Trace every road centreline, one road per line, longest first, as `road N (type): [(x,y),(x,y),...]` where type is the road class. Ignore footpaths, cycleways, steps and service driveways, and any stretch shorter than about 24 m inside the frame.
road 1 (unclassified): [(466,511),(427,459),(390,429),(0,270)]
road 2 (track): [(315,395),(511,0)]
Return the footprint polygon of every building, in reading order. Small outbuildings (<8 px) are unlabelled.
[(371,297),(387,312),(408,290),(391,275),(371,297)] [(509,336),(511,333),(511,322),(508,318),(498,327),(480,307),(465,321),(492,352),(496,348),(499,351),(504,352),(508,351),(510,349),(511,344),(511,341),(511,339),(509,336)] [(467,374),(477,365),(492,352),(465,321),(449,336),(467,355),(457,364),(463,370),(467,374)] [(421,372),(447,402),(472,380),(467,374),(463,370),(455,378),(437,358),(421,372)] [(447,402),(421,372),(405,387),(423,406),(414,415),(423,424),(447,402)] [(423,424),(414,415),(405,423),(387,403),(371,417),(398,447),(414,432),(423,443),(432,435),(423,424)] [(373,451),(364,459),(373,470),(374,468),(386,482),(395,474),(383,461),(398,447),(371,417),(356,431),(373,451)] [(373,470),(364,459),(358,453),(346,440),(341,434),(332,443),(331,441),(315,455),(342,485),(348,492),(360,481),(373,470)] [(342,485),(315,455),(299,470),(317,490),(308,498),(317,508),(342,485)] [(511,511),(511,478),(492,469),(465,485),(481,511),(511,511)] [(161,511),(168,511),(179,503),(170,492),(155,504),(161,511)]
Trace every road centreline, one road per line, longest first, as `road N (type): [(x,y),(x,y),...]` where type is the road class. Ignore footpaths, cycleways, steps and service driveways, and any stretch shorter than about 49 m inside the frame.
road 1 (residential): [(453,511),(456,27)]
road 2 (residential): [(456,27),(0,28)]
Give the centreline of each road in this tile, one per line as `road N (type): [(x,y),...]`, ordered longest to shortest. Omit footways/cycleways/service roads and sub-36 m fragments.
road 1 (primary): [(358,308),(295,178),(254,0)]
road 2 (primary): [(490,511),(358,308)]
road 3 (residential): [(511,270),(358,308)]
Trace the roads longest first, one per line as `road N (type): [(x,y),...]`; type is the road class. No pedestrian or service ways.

------------------------------------------------------------

## Directive
Can you copy out, word for word, everything from the line containing "49 m inside the frame." down to the end of the records, including both that line and the last one?

## Solution
Trace every road centreline, one road per line, longest first, as `road N (type): [(x,y),(x,y),...]` where type is the road class. Ignore footpaths, cycleways, steps and service driveways, and any stretch shorter than about 49 m inside the frame.
road 1 (residential): [(453,511),(456,27)]
road 2 (residential): [(456,27),(0,28)]
Give the centreline of each road in this tile, one per line as `road N (type): [(x,y),...]`, ordered longest to shortest. Omit footways/cycleways/service roads and sub-36 m fragments.
road 1 (primary): [(358,308),(295,178),(254,0)]
road 2 (primary): [(490,511),(358,308)]
road 3 (residential): [(511,270),(358,308)]
Trace the roads longest first, one per line as `road N (type): [(x,y),...]`; type is the road class. No pedestrian or service ways.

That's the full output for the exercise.